Assignment
Give again, unaltered, the lines of the listing below that run from the line having "black ball: [289,372,352,434]" through the line having "black cube: [494,310,547,369]".

Task material
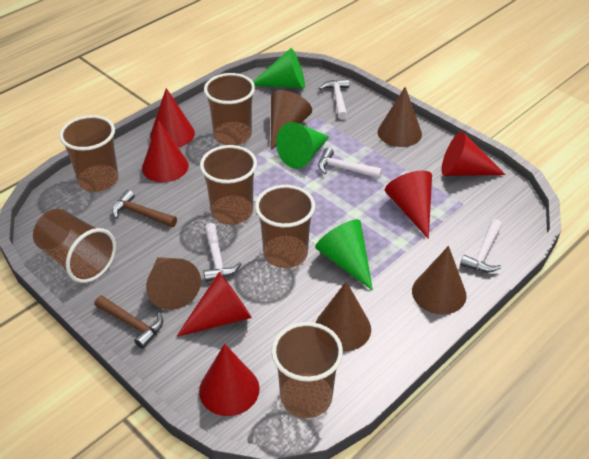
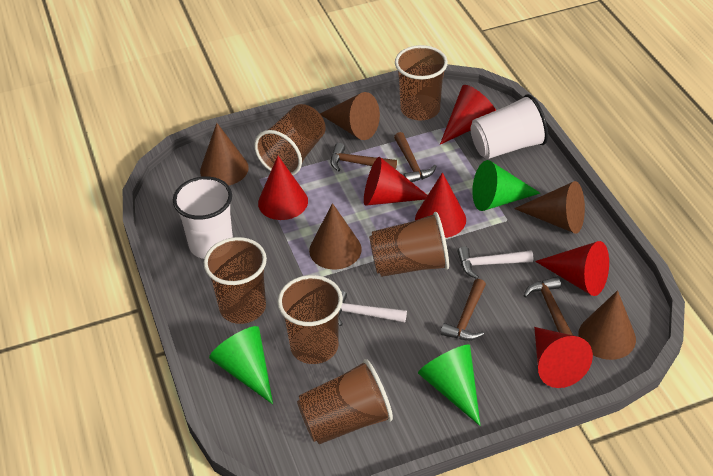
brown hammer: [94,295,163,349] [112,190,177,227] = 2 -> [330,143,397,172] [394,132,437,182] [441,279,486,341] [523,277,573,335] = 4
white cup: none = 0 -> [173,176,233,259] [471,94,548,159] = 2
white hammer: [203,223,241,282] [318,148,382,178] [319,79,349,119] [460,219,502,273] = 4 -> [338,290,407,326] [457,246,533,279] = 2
==
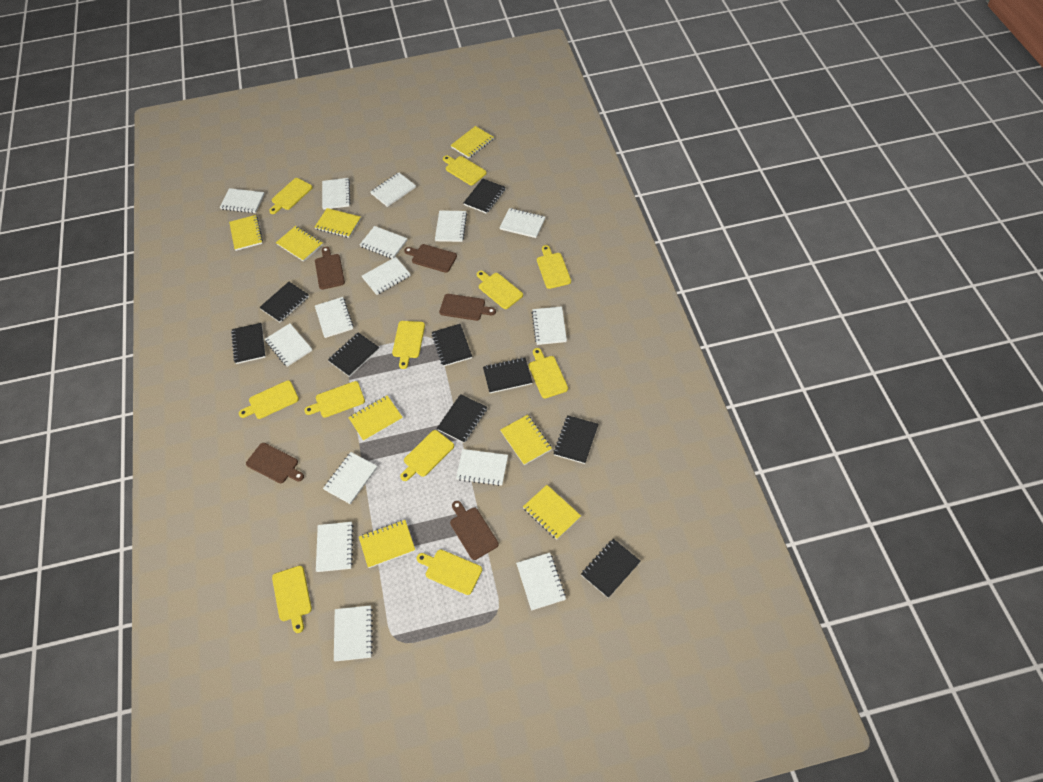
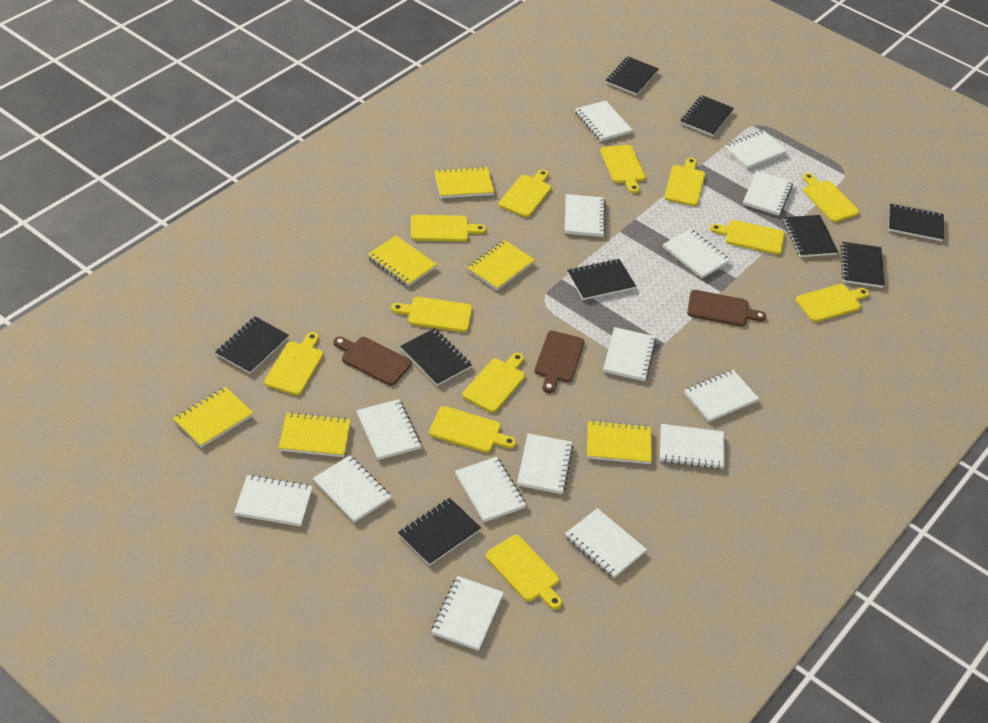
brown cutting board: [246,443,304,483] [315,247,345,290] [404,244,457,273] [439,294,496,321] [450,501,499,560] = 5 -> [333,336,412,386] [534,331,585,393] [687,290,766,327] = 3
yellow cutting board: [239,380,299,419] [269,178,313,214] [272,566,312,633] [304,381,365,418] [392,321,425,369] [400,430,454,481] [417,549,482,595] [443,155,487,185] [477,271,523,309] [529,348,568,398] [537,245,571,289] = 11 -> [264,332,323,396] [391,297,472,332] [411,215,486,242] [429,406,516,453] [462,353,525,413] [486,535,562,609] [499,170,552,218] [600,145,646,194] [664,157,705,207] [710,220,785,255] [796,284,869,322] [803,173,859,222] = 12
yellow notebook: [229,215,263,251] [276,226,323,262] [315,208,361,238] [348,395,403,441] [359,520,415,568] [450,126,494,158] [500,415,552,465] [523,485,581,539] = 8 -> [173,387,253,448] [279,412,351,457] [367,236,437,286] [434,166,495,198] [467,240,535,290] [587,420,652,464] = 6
...
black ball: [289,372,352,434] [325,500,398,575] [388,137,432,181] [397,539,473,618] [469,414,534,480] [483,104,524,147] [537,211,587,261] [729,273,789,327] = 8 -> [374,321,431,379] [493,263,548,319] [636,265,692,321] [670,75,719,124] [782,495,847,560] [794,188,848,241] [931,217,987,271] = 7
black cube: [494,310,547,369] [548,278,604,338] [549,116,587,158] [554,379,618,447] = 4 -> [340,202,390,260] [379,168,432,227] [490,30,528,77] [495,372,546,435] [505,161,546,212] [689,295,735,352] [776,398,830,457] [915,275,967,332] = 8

Result below
black ball: [289,372,352,434] [325,500,398,575] [388,137,432,181] [397,539,473,618] [469,414,534,480] [483,104,524,147] [537,211,587,261] [729,273,789,327] = 8 -> [374,321,431,379] [493,263,548,319] [636,265,692,321] [670,75,719,124] [782,495,847,560] [794,188,848,241] [931,217,987,271] = 7
black cube: [494,310,547,369] [548,278,604,338] [549,116,587,158] [554,379,618,447] = 4 -> [340,202,390,260] [379,168,432,227] [490,30,528,77] [495,372,546,435] [505,161,546,212] [689,295,735,352] [776,398,830,457] [915,275,967,332] = 8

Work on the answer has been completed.